= ACTIVITY =
Copy each line below in which the string "blue" appears.

** Opening INFORMATION SUPPLIED block **

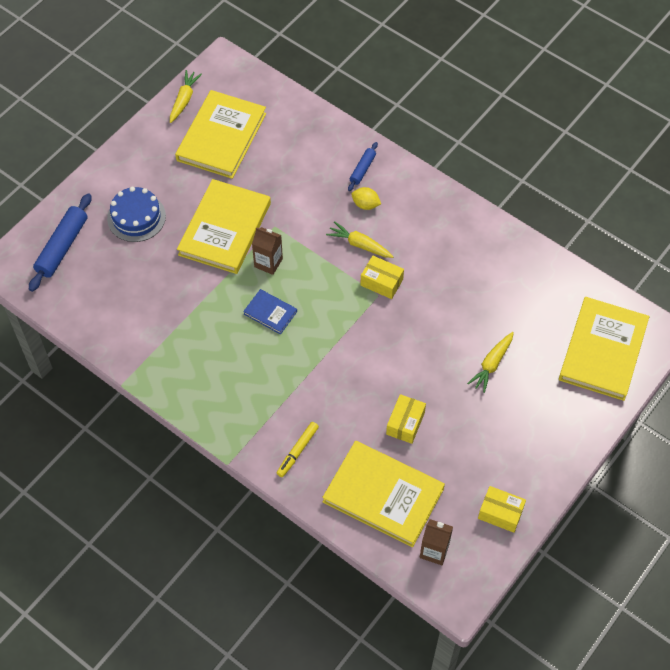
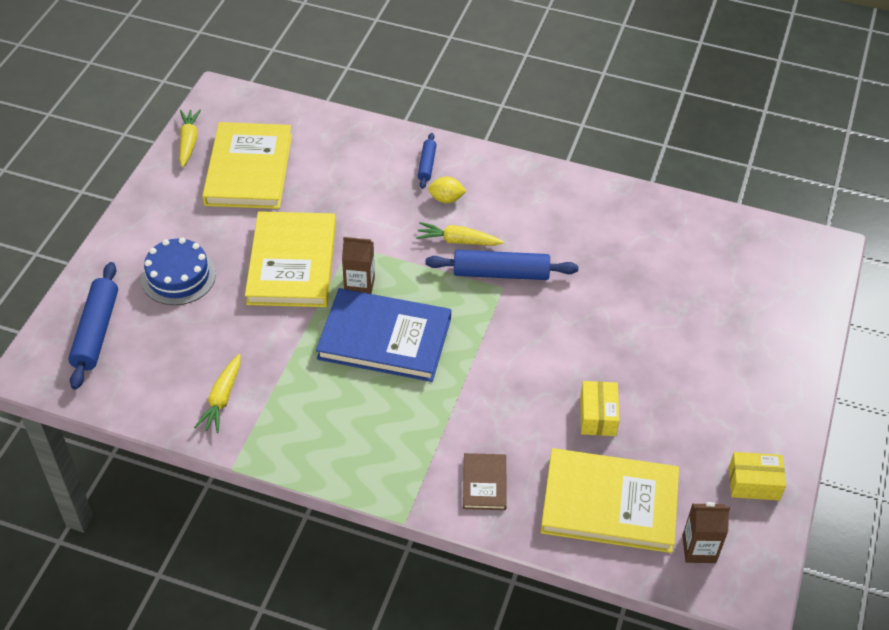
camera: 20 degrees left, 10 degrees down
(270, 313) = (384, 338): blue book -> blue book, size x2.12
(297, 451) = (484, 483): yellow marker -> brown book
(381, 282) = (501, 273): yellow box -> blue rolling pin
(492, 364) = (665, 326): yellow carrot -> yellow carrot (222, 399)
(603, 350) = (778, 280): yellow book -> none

** Closing INFORMATION SUPPLIED block **

= WRITTEN SOLUTION =
(270, 313) = (384, 338): blue book -> blue book, size x2.12
(381, 282) = (501, 273): yellow box -> blue rolling pin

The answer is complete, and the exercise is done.